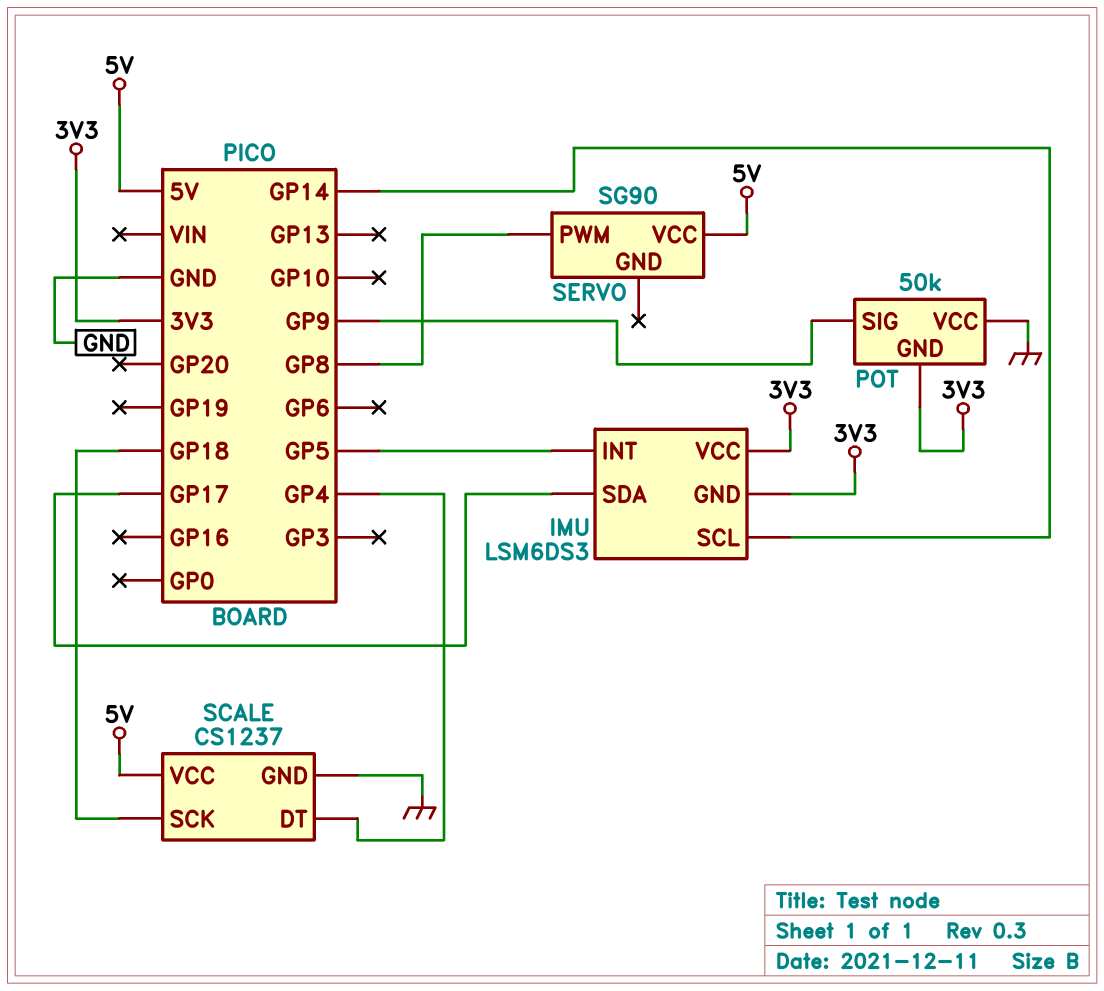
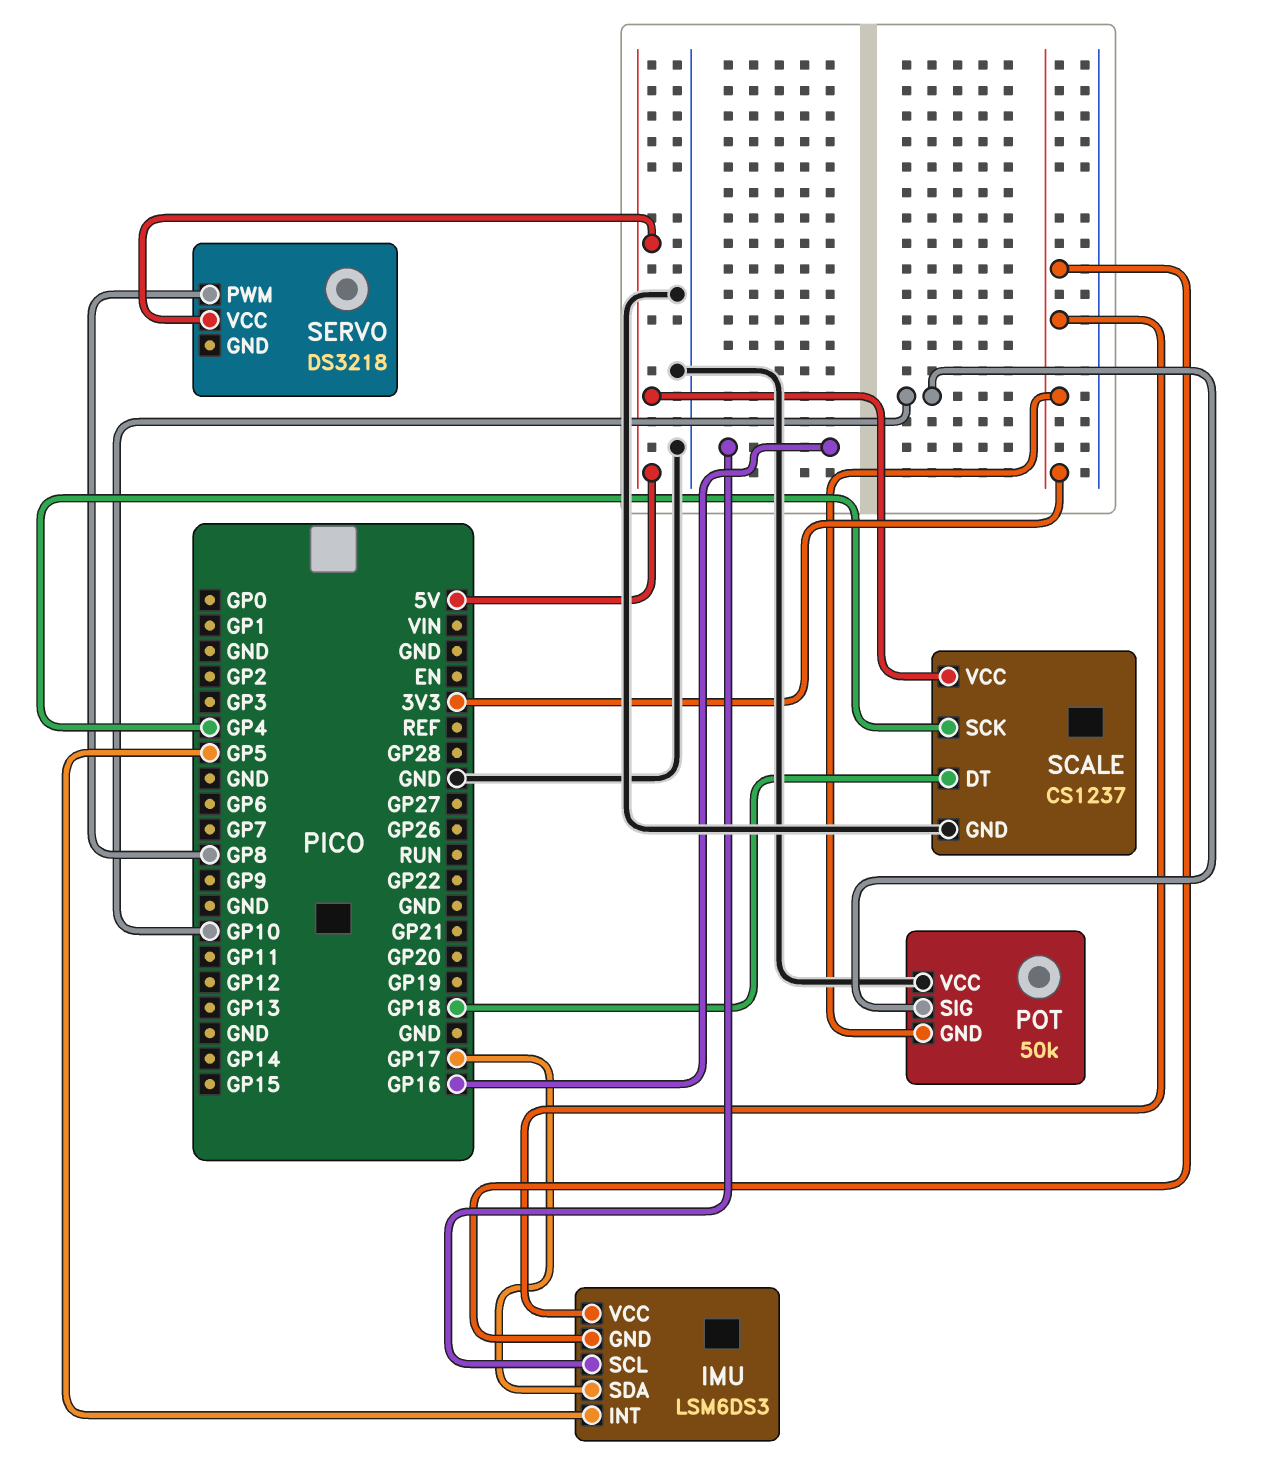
IMU pin SCL: GP14 -> GP16
POT pin SIG: GP9 -> GP10
SCALE pin DT: GP4 -> GP18
SCALE pin SCK: GP18 -> GP4
SERVO: SG90 -> DS3218

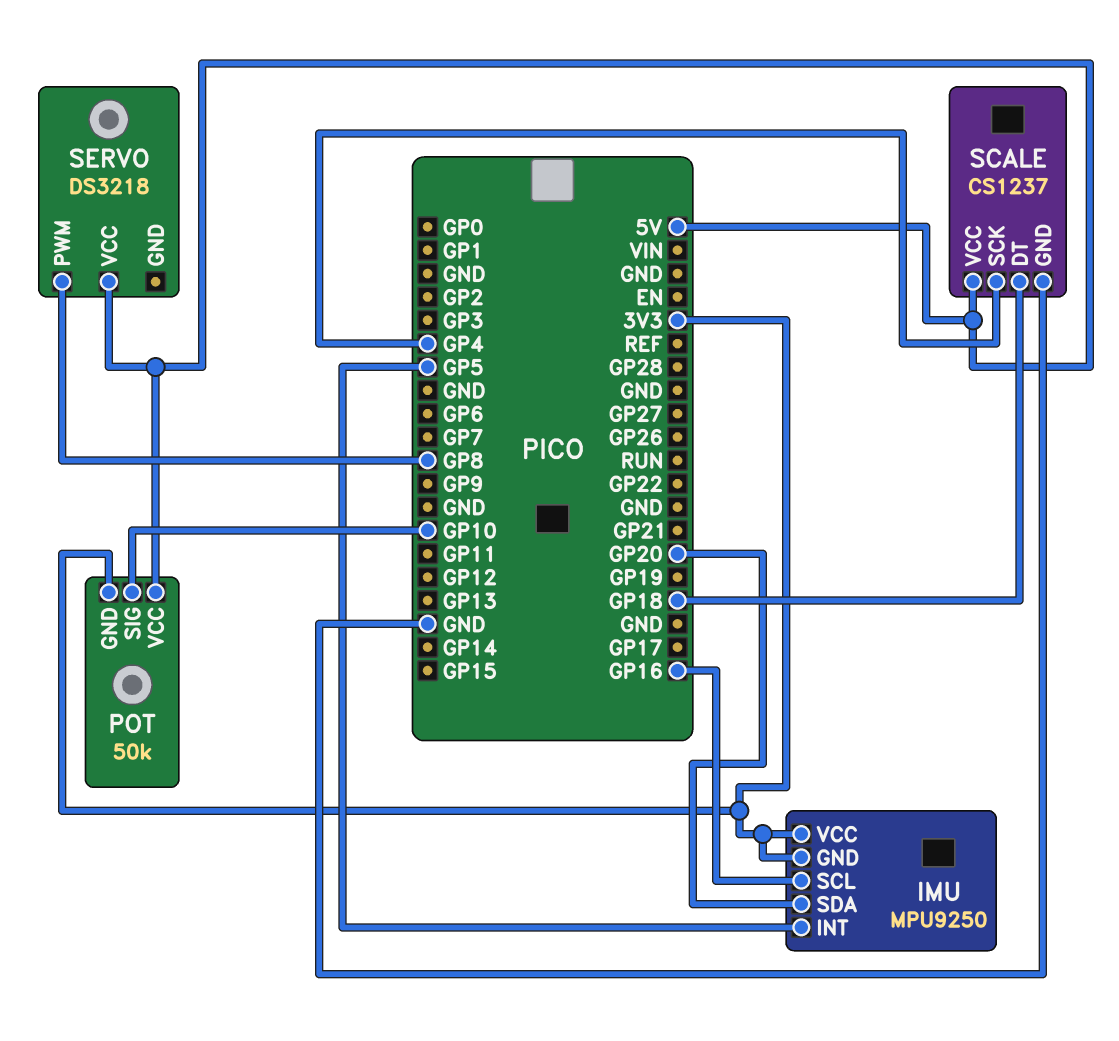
IMU: LSM6DS3 -> MPU9250
IMU pin SDA: GP17 -> GP20
POT pin VCC: GND -> 5V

WORK TASK >>
Could you repeat all of the entries exactly, without the pictures?

THE COMPLETED TASK >>
IMU pin SCL: GP14 -> GP16
POT pin SIG: GP9 -> GP10
SCALE pin DT: GP4 -> GP18
SCALE pin SCK: GP18 -> GP4
SERVO: SG90 -> DS3218

IMU: LSM6DS3 -> MPU9250
IMU pin SDA: GP17 -> GP20
POT pin VCC: GND -> 5V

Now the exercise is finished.